*Exercise*
Could you recast every line of text in the items below as a JSON list of strings, one string per line, with blank lines dropped? Leave the pictures out of your answer.

*Data for processing*
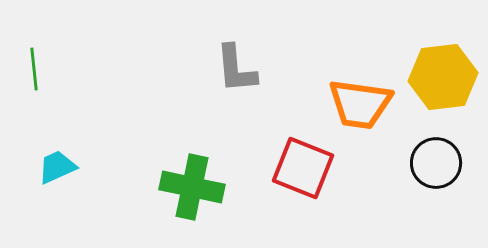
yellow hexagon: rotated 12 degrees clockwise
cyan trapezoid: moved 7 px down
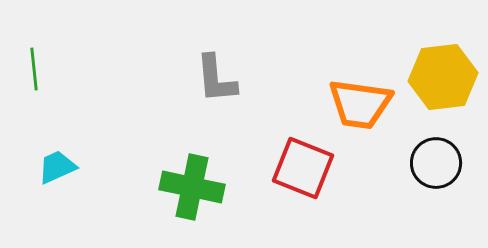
gray L-shape: moved 20 px left, 10 px down
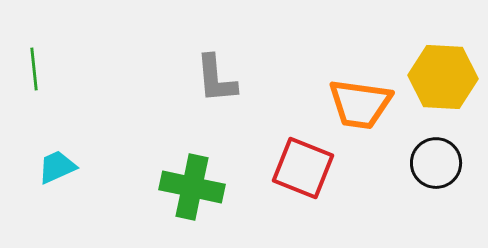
yellow hexagon: rotated 10 degrees clockwise
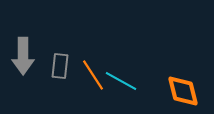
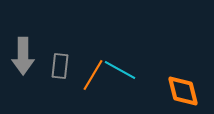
orange line: rotated 64 degrees clockwise
cyan line: moved 1 px left, 11 px up
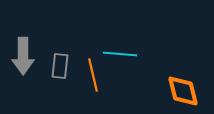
cyan line: moved 16 px up; rotated 24 degrees counterclockwise
orange line: rotated 44 degrees counterclockwise
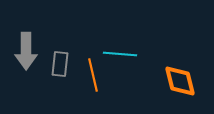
gray arrow: moved 3 px right, 5 px up
gray rectangle: moved 2 px up
orange diamond: moved 3 px left, 10 px up
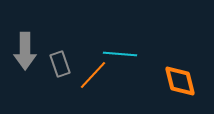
gray arrow: moved 1 px left
gray rectangle: rotated 25 degrees counterclockwise
orange line: rotated 56 degrees clockwise
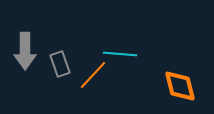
orange diamond: moved 5 px down
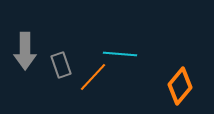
gray rectangle: moved 1 px right, 1 px down
orange line: moved 2 px down
orange diamond: rotated 54 degrees clockwise
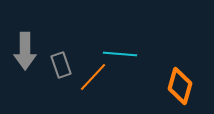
orange diamond: rotated 24 degrees counterclockwise
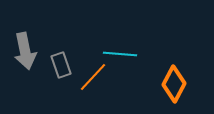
gray arrow: rotated 12 degrees counterclockwise
orange diamond: moved 6 px left, 2 px up; rotated 12 degrees clockwise
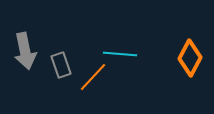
orange diamond: moved 16 px right, 26 px up
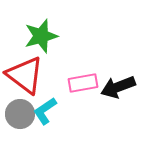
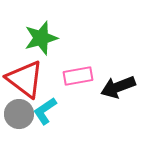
green star: moved 2 px down
red triangle: moved 4 px down
pink rectangle: moved 5 px left, 7 px up
gray circle: moved 1 px left
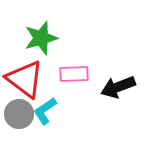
pink rectangle: moved 4 px left, 2 px up; rotated 8 degrees clockwise
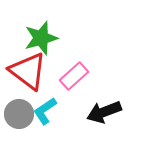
pink rectangle: moved 2 px down; rotated 40 degrees counterclockwise
red triangle: moved 3 px right, 8 px up
black arrow: moved 14 px left, 25 px down
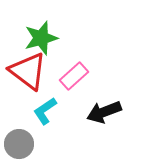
gray circle: moved 30 px down
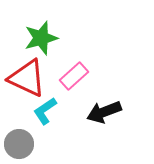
red triangle: moved 1 px left, 7 px down; rotated 12 degrees counterclockwise
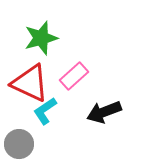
red triangle: moved 3 px right, 5 px down
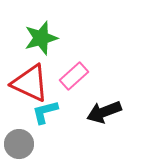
cyan L-shape: moved 1 px down; rotated 20 degrees clockwise
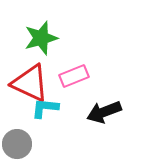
pink rectangle: rotated 20 degrees clockwise
cyan L-shape: moved 4 px up; rotated 20 degrees clockwise
gray circle: moved 2 px left
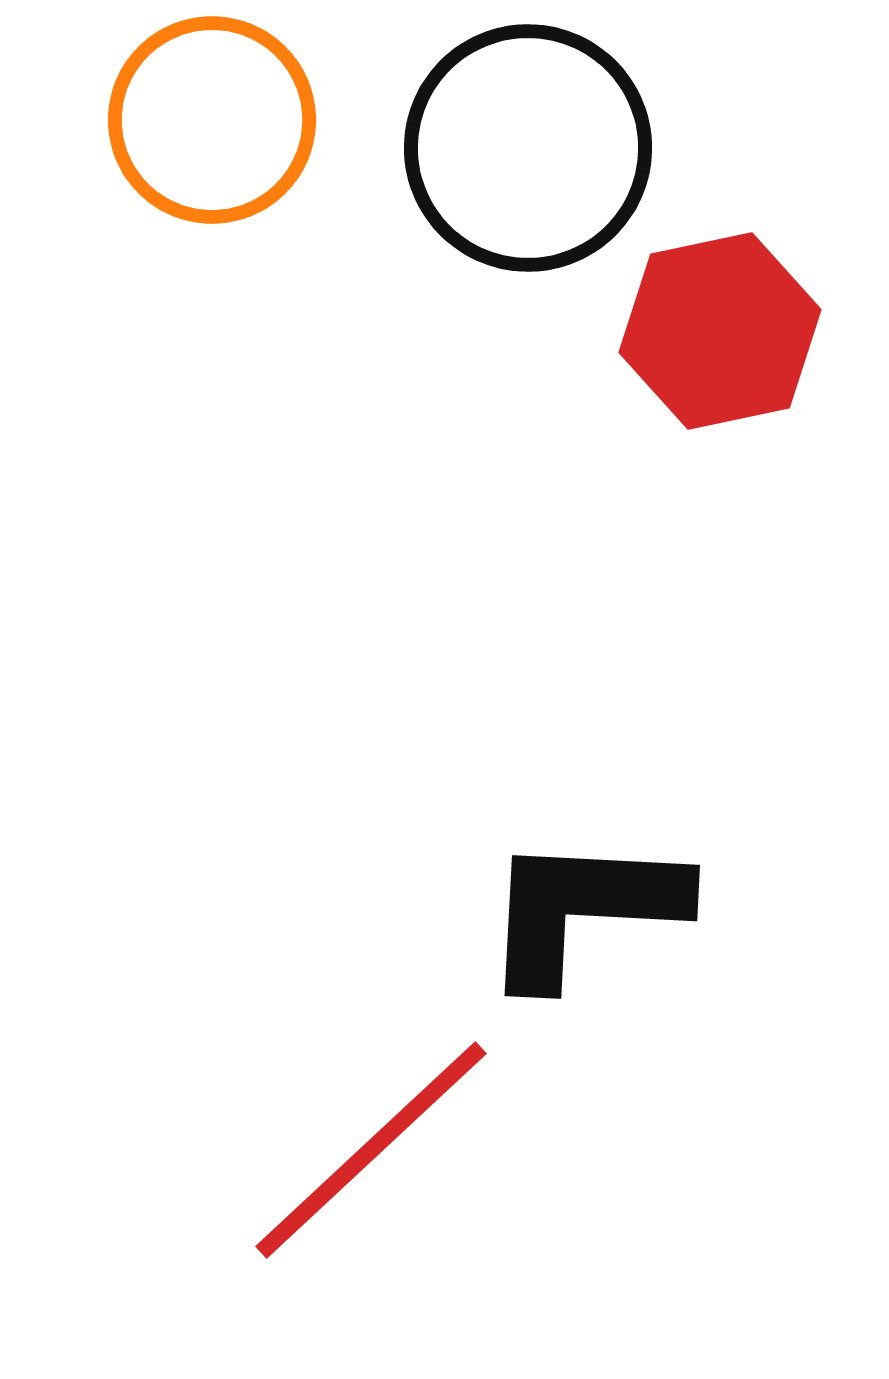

*Solution to the exercise*
[
  "yellow hexagon: rotated 12 degrees clockwise",
  "cyan trapezoid: moved 7 px down",
  "gray L-shape: moved 20 px left, 10 px down",
  "yellow hexagon: rotated 10 degrees clockwise",
  "orange line: rotated 64 degrees clockwise",
  "cyan line: moved 1 px left, 11 px up",
  "cyan line: moved 16 px up; rotated 24 degrees counterclockwise",
  "orange line: rotated 44 degrees counterclockwise",
  "gray arrow: moved 3 px right, 5 px up",
  "gray rectangle: moved 2 px up",
  "orange diamond: moved 3 px left, 10 px up",
  "gray arrow: moved 1 px left",
  "gray rectangle: rotated 25 degrees counterclockwise",
  "orange line: rotated 56 degrees clockwise",
  "orange diamond: moved 5 px down",
  "gray rectangle: moved 1 px right, 1 px down",
  "orange line: moved 2 px down",
  "orange diamond: rotated 54 degrees clockwise",
  "orange diamond: rotated 24 degrees counterclockwise",
  "gray arrow: rotated 12 degrees counterclockwise",
  "orange diamond: moved 6 px left, 2 px up; rotated 12 degrees clockwise",
  "orange diamond: moved 16 px right, 26 px up",
  "green star: moved 2 px down",
  "red triangle: moved 4 px down",
  "pink rectangle: moved 5 px left, 7 px up",
  "gray circle: moved 1 px left",
  "pink rectangle: moved 4 px left, 2 px up; rotated 8 degrees clockwise",
  "pink rectangle: moved 2 px down; rotated 40 degrees counterclockwise",
  "red triangle: moved 3 px right, 8 px up",
  "black arrow: moved 14 px left, 25 px down",
  "gray circle: moved 30 px down",
  "red triangle: moved 1 px left, 7 px down; rotated 12 degrees counterclockwise",
  "red triangle: moved 3 px right, 5 px down",
  "cyan L-shape: moved 1 px down; rotated 20 degrees clockwise",
  "pink rectangle: rotated 20 degrees clockwise",
  "cyan L-shape: moved 4 px up; rotated 20 degrees clockwise",
  "gray circle: moved 2 px left"
]